> **TO DO**
Repeat the records below word for word and omit each image.

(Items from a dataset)
....

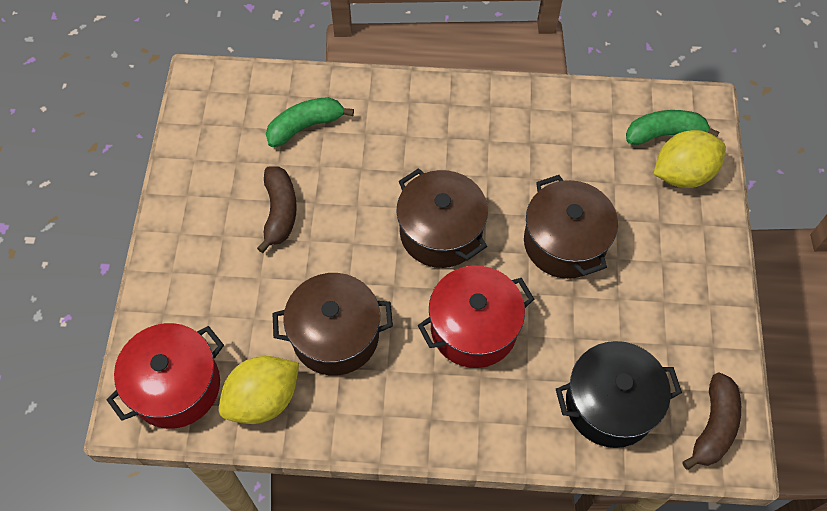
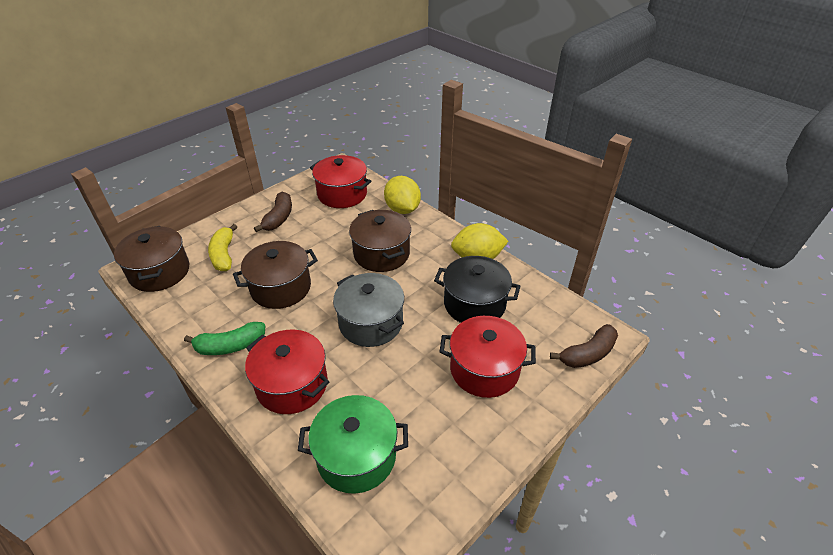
green banana: 2 -> 1
green pot: 0 -> 1
grey pot: 0 -> 1
red pot: 2 -> 3
yellow banana: 0 -> 1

....

> **ANSWER TO THE PROBLEM**
green banana: 2 -> 1
green pot: 0 -> 1
grey pot: 0 -> 1
red pot: 2 -> 3
yellow banana: 0 -> 1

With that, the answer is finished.